» **SUPPLIED DATA**:
•••

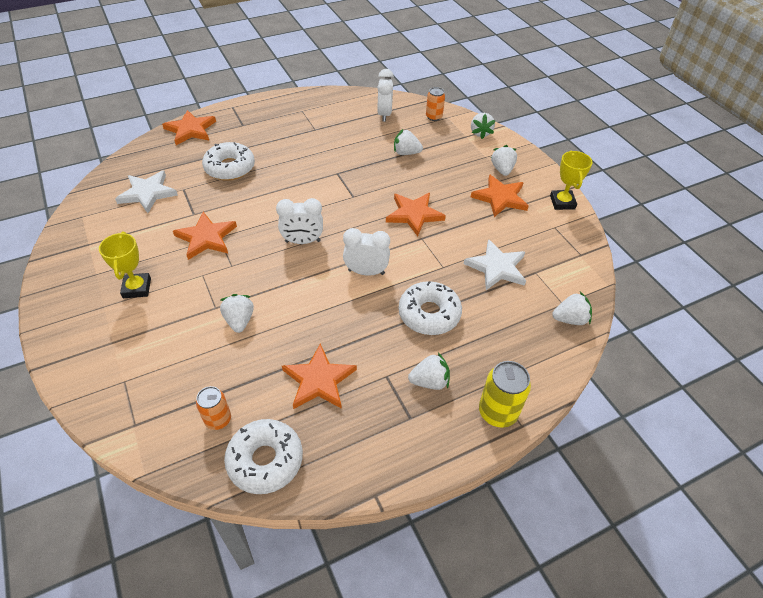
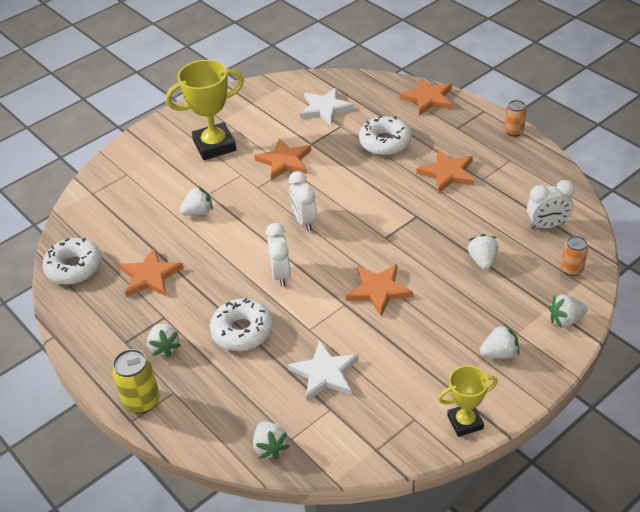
camera: 80 degrees right, 5 degrees down
(137, 288) = (214, 146): yellow trophy -> yellow trophy, size x1.69
(218, 419) = (103, 232): orange can -> orange can (514, 131)
(500, 198) = (443, 359): orange star -> orange star (447, 173)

•••

Take the listing above and retype it exactly. Its pictures are to be omitted.

» **TASK RESULT**:
camera: 80 degrees right, 5 degrees down
(137, 288) = (214, 146): yellow trophy -> yellow trophy, size x1.69
(218, 419) = (103, 232): orange can -> orange can (514, 131)
(500, 198) = (443, 359): orange star -> orange star (447, 173)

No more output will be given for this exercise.